** Opening DATA block **
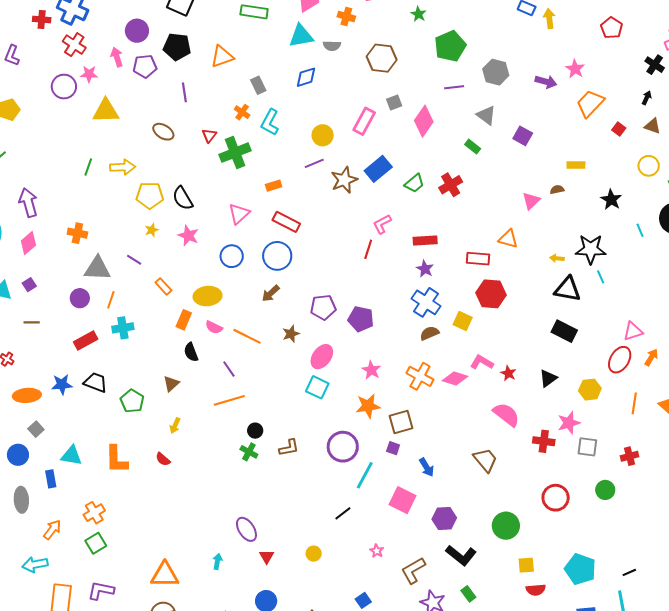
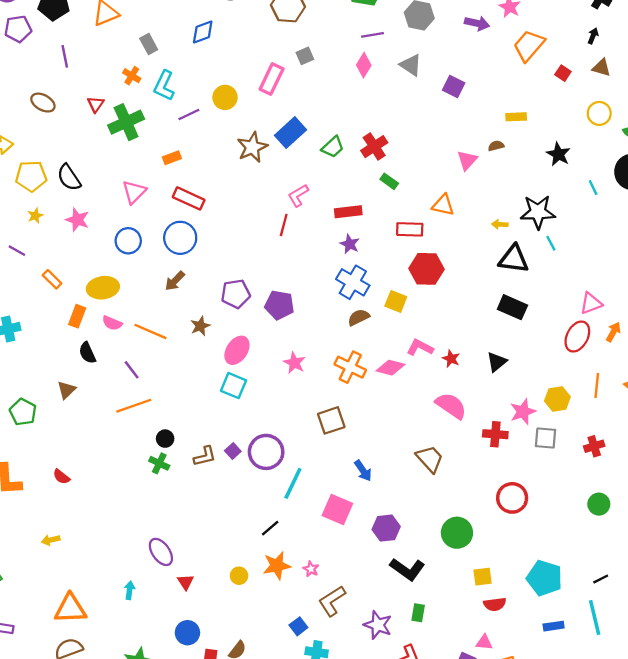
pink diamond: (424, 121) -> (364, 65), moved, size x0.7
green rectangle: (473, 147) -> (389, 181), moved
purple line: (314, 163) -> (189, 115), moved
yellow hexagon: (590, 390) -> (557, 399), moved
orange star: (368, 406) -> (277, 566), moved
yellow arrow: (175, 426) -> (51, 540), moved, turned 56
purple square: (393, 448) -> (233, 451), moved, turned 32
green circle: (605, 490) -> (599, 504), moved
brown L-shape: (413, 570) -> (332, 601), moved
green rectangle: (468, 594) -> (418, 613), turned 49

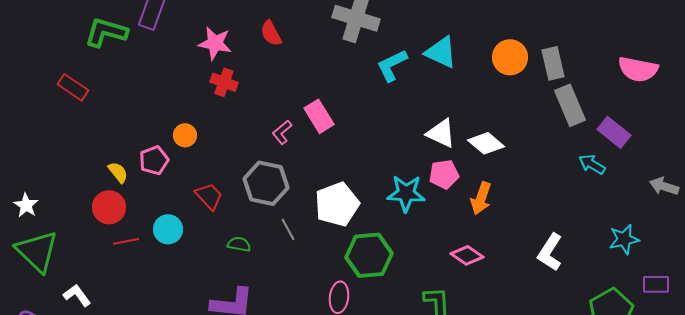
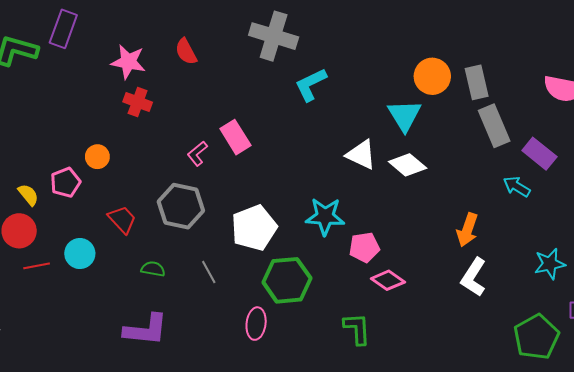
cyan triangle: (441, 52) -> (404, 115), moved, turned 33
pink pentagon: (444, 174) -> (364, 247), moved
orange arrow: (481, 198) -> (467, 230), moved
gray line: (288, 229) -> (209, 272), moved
** Closing DATA block **
■ **WHAT YOU ARE ASKED TO DO**:
Needed here is a verbatim copy of the data from the first line through the line with "yellow arrow: (175, 426)", without pictures.

■ **RESPONSE TO THIS TASK**:
pink diamond: (424, 121) -> (364, 65), moved, size x0.7
green rectangle: (473, 147) -> (389, 181), moved
purple line: (314, 163) -> (189, 115), moved
yellow hexagon: (590, 390) -> (557, 399), moved
orange star: (368, 406) -> (277, 566), moved
yellow arrow: (175, 426) -> (51, 540), moved, turned 56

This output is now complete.